DATA BLOCK ->

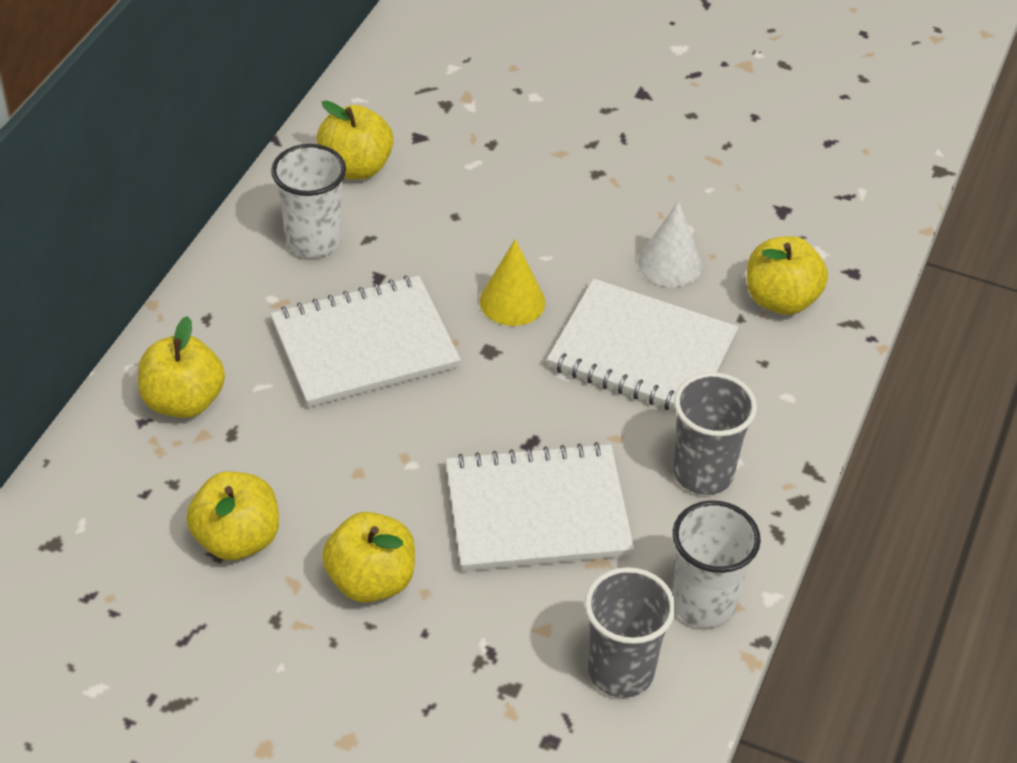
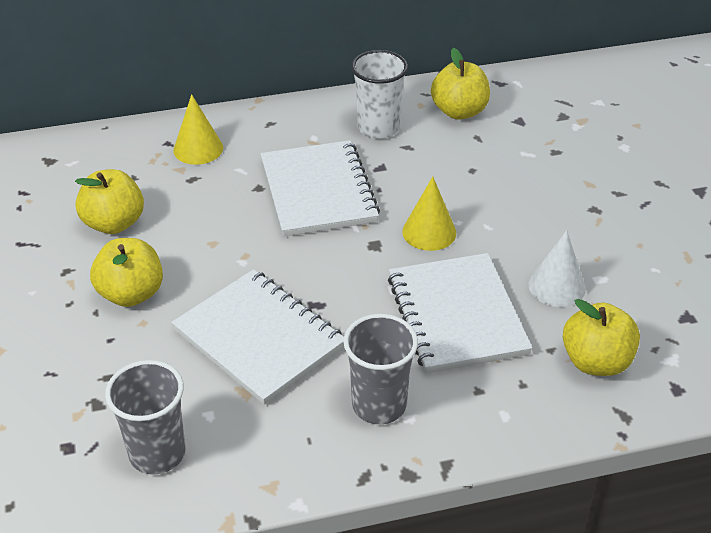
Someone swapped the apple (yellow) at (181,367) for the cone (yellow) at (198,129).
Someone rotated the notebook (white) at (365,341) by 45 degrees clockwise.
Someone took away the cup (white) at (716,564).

ACTION ITEM -> The full text of the data above, exact and without pictures, is what to return.

TASK SOLUTION ->
Someone swapped the apple (yellow) at (181,367) for the cone (yellow) at (198,129).
Someone rotated the notebook (white) at (365,341) by 45 degrees clockwise.
Someone took away the cup (white) at (716,564).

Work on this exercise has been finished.